### STATED TASK
Copy out the lines starting at the one that contains "containers (845, 894)" and ending at the last line, swapping each "screenshot" for "image". Leave everything else unchanged.

### PROVIDED RECORDS
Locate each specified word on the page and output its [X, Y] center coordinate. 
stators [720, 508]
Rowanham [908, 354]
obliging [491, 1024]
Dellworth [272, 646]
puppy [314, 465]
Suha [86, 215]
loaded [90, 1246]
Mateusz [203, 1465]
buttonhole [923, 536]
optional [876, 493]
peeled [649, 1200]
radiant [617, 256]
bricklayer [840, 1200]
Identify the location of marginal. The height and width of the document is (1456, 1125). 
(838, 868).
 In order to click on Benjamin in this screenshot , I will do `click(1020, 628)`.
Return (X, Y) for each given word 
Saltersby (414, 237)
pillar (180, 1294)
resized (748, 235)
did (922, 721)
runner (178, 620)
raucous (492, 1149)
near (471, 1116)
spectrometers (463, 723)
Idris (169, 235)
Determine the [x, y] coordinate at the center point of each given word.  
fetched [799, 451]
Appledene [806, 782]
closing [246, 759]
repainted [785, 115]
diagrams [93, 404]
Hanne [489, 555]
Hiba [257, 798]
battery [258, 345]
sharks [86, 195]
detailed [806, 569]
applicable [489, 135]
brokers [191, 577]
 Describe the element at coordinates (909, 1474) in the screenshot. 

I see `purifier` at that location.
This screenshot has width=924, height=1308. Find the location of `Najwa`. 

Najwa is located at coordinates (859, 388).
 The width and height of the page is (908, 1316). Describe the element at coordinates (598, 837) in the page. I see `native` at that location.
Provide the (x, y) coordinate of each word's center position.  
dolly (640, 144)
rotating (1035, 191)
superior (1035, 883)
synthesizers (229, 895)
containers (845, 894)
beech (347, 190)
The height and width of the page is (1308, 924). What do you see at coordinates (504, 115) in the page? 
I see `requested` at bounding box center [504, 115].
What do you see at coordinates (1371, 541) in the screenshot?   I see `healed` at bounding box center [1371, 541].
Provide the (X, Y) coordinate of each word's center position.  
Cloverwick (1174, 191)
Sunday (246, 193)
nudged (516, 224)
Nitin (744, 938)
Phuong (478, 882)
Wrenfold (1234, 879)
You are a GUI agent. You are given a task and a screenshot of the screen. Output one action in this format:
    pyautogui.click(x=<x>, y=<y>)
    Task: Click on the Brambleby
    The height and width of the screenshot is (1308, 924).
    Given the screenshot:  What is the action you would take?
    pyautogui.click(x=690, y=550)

### RESPONSE BELOW
containers (845, 894)
beech (347, 190)
The height and width of the page is (1308, 924). What do you see at coordinates (504, 115) in the page? 
I see `requested` at bounding box center [504, 115].
What do you see at coordinates (1371, 541) in the image?   I see `healed` at bounding box center [1371, 541].
Provide the (X, Y) coordinate of each word's center position.  
Cloverwick (1174, 191)
Sunday (246, 193)
nudged (516, 224)
Nitin (744, 938)
Phuong (478, 882)
Wrenfold (1234, 879)
You are a GUI agent. You are given a task and a image of the screen. Output one action in this format:
    pyautogui.click(x=<x>, y=<y>)
    Task: Click on the Brambleby
    The height and width of the image is (1308, 924).
    Given the image:  What is the action you would take?
    pyautogui.click(x=690, y=550)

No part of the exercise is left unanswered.